§ **The problem**
Every entry below should come back unchanged, except that the pictures are dropped.

Data extracted from a collection:
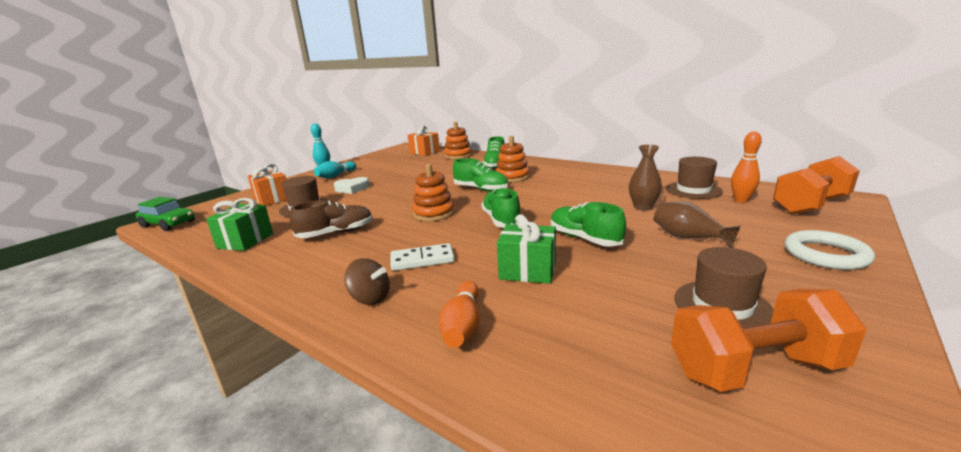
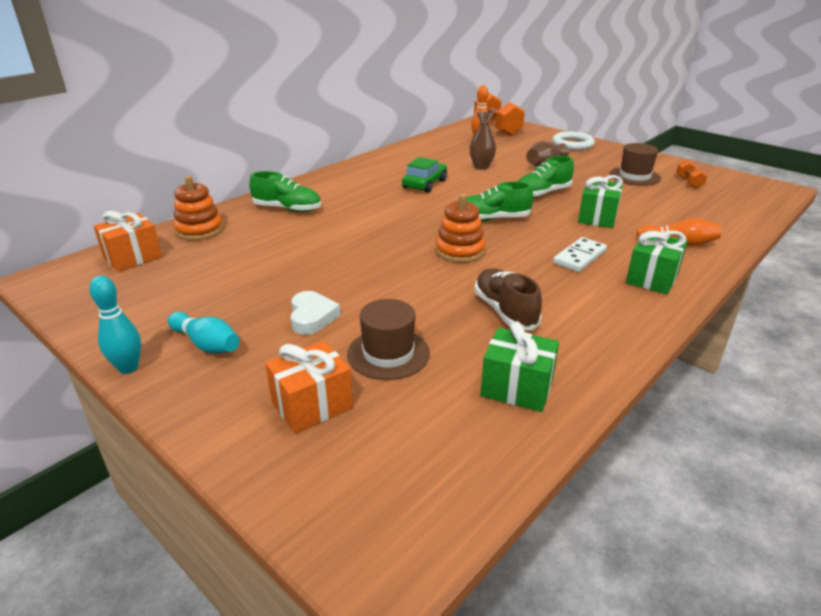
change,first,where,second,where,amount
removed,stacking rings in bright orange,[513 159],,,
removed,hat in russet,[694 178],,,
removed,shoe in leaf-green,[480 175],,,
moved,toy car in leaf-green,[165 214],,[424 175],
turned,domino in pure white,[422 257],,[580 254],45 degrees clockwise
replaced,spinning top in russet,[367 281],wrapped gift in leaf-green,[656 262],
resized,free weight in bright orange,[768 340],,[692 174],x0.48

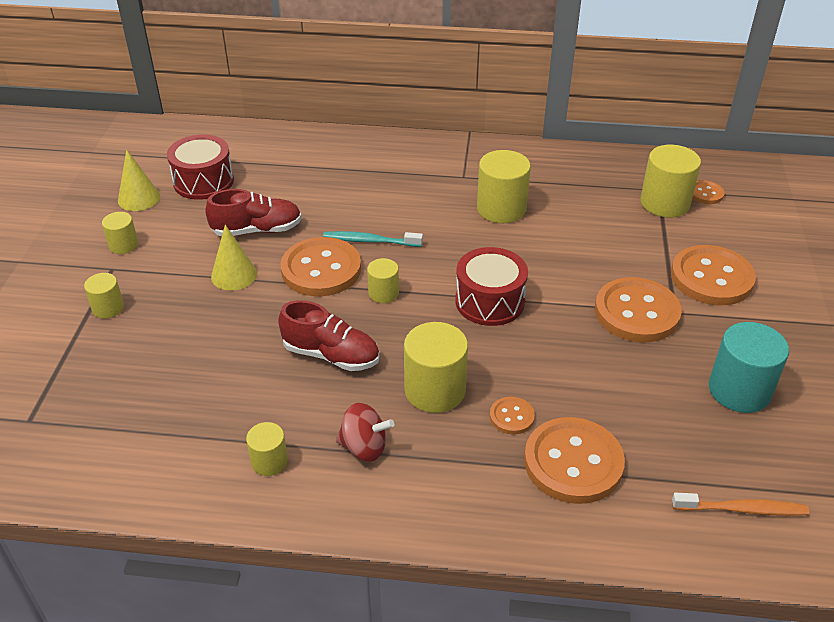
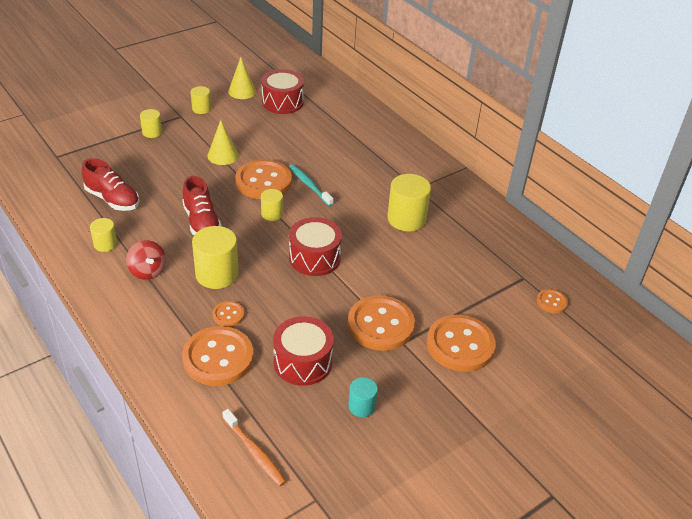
change,first,where,second,where,amount
removed,solid cylinder in bright yellow,[670 181],,,
moved,shoe in red,[253 212],,[111 184],
resized,solid cylinder in aqua,[749 367],,[363 397],x0.56
added,,,snare drum in red,[303 351],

§ **Answer to this exercise**
change,first,where,second,where,amount
removed,stacking rings in bright orange,[513 159],,,
removed,hat in russet,[694 178],,,
removed,shoe in leaf-green,[480 175],,,
moved,toy car in leaf-green,[165 214],,[424 175],
turned,domino in pure white,[422 257],,[580 254],45 degrees clockwise
replaced,spinning top in russet,[367 281],wrapped gift in leaf-green,[656 262],
resized,free weight in bright orange,[768 340],,[692 174],x0.48

change,first,where,second,where,amount
removed,solid cylinder in bright yellow,[670 181],,,
moved,shoe in red,[253 212],,[111 184],
resized,solid cylinder in aqua,[749 367],,[363 397],x0.56
added,,,snare drum in red,[303 351],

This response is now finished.